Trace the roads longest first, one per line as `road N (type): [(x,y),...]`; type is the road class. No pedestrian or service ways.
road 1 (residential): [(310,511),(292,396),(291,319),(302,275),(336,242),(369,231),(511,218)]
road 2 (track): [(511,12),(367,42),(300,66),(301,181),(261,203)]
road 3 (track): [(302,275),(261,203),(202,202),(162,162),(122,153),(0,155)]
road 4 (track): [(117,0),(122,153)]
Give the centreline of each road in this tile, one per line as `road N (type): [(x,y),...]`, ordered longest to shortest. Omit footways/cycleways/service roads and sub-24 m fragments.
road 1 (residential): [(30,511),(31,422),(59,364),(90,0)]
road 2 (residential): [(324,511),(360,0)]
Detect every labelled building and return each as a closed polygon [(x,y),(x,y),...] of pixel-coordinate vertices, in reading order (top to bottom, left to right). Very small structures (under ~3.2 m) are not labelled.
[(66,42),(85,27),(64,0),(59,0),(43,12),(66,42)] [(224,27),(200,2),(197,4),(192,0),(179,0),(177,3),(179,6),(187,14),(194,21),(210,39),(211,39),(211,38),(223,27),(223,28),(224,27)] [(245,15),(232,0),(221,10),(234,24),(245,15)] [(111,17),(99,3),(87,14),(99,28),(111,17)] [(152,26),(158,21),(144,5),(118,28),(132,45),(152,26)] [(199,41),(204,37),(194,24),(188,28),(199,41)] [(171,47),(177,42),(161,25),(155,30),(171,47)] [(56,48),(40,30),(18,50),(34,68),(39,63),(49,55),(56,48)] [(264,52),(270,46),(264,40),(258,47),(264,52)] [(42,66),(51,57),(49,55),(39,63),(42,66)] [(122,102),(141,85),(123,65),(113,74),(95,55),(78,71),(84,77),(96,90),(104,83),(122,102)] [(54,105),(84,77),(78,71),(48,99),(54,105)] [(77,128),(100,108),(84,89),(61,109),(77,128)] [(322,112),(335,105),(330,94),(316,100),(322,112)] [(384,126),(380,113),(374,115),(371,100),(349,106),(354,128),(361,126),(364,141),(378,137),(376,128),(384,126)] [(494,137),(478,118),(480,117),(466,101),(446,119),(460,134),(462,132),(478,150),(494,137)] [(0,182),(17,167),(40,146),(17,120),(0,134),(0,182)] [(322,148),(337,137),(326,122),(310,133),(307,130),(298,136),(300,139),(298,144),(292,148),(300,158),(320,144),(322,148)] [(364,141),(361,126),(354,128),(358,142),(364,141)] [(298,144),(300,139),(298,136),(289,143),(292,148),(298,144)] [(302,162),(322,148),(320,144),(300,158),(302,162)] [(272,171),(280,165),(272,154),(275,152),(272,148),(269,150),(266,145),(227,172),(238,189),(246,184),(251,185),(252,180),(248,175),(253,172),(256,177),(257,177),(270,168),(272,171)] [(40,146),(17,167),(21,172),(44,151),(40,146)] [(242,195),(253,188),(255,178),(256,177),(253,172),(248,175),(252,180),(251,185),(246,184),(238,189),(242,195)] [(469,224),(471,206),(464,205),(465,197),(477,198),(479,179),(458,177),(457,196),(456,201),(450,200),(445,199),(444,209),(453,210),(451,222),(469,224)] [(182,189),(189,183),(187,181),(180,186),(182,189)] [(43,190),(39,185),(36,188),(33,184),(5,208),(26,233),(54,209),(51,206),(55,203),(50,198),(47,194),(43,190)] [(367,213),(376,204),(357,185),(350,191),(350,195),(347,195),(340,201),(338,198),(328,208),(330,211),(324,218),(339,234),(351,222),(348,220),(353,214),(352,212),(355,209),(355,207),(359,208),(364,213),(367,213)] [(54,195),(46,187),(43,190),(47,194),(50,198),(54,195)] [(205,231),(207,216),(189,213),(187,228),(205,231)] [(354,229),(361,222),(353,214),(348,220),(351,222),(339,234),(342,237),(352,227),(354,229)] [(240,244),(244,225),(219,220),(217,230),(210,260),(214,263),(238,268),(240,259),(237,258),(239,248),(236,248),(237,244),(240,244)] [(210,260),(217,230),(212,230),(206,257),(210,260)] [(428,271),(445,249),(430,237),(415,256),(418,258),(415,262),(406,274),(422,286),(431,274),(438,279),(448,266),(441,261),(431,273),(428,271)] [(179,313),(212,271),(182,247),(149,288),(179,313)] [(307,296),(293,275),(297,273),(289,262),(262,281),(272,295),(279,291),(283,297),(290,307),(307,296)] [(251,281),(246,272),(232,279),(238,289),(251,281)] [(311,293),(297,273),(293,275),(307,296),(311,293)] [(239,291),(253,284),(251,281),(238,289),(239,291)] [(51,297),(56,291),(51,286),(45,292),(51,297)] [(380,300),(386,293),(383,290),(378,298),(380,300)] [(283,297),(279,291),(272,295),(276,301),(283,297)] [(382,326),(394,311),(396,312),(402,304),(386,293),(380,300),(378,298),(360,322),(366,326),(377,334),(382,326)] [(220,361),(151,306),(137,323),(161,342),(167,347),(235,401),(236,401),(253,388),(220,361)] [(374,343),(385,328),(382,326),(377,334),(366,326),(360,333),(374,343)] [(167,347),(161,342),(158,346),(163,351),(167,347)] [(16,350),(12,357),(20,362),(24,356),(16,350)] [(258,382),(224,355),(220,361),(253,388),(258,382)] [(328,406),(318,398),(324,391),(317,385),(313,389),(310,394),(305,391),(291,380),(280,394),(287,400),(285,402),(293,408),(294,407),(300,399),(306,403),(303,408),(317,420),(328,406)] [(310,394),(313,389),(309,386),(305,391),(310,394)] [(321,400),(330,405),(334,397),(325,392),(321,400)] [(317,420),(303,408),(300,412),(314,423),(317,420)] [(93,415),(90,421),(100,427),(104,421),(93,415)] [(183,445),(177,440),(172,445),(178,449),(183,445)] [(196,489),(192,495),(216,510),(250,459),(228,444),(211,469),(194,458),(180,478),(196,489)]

§ §

(TASK STATEMENT)
How many lines in the material above contain the word "longest"? Reply with the number only.

(RESULT OF THE EXERCISE)
2